• _What needs to be done_: Copy the records word for word, from the line containing "orange rectangle: moved 7 px left, 9 px down" through the line containing "orange arrow: moved 6 px right, 8 px up", both of those lines included. Leave the pictures out of your copy.

• _Information supplied_:
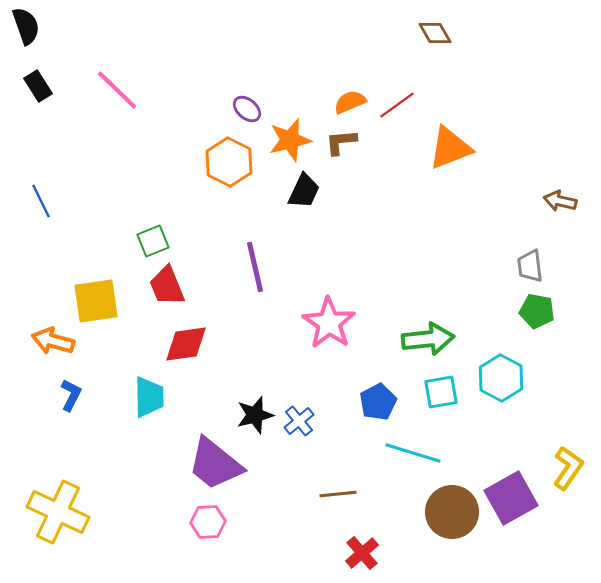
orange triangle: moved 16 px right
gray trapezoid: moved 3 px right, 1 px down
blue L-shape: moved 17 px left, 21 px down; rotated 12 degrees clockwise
--
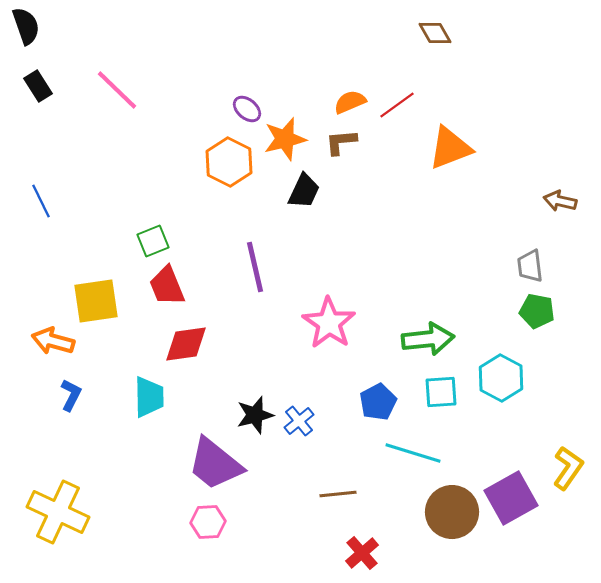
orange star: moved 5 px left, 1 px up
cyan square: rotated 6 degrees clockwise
--
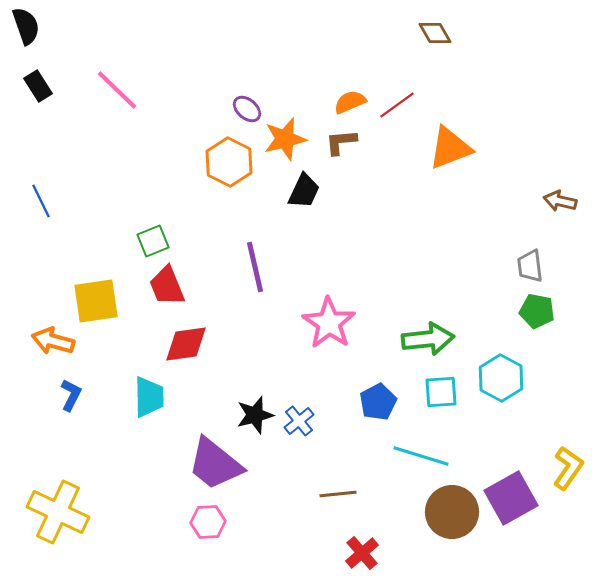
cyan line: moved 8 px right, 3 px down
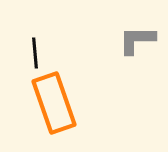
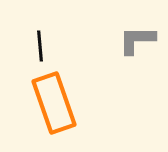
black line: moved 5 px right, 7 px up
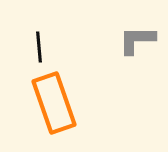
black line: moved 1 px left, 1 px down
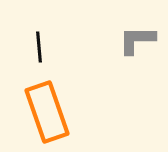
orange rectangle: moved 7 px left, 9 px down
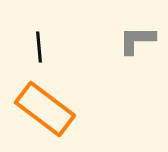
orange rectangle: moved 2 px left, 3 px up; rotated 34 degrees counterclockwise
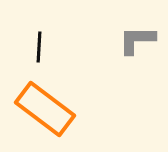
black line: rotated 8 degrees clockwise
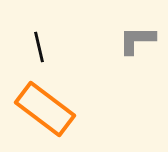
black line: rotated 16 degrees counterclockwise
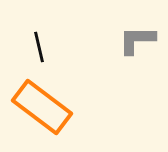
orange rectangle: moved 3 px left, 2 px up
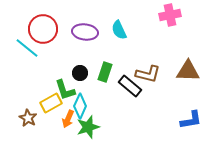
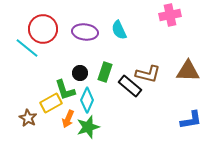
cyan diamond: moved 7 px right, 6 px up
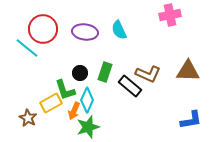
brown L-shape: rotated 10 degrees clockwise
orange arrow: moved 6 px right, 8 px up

• _Finished task_:
orange rectangle: moved 7 px left, 9 px down
orange rectangle: moved 2 px left, 3 px up; rotated 34 degrees counterclockwise
black line: rotated 8 degrees clockwise
black line: rotated 16 degrees counterclockwise
orange rectangle: moved 3 px left, 2 px up
cyan diamond: moved 7 px right, 6 px up
brown L-shape: rotated 10 degrees clockwise
orange arrow: moved 6 px right, 8 px up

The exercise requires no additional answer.